**** The records

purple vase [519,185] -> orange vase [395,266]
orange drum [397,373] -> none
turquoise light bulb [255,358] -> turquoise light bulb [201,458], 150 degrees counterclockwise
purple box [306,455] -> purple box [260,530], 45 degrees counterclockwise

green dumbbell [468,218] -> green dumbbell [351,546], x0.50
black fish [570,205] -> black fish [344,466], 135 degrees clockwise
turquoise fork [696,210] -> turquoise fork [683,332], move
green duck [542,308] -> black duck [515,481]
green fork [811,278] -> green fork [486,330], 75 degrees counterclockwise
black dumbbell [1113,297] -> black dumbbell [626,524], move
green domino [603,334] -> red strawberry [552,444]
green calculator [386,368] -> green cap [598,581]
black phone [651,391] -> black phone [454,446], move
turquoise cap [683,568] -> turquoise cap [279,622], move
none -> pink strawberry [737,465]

********

Print every entry exactly as written.

purple vase [519,185] -> orange vase [395,266]
orange drum [397,373] -> none
turquoise light bulb [255,358] -> turquoise light bulb [201,458], 150 degrees counterclockwise
purple box [306,455] -> purple box [260,530], 45 degrees counterclockwise

green dumbbell [468,218] -> green dumbbell [351,546], x0.50
black fish [570,205] -> black fish [344,466], 135 degrees clockwise
turquoise fork [696,210] -> turquoise fork [683,332], move
green duck [542,308] -> black duck [515,481]
green fork [811,278] -> green fork [486,330], 75 degrees counterclockwise
black dumbbell [1113,297] -> black dumbbell [626,524], move
green domino [603,334] -> red strawberry [552,444]
green calculator [386,368] -> green cap [598,581]
black phone [651,391] -> black phone [454,446], move
turquoise cap [683,568] -> turquoise cap [279,622], move
none -> pink strawberry [737,465]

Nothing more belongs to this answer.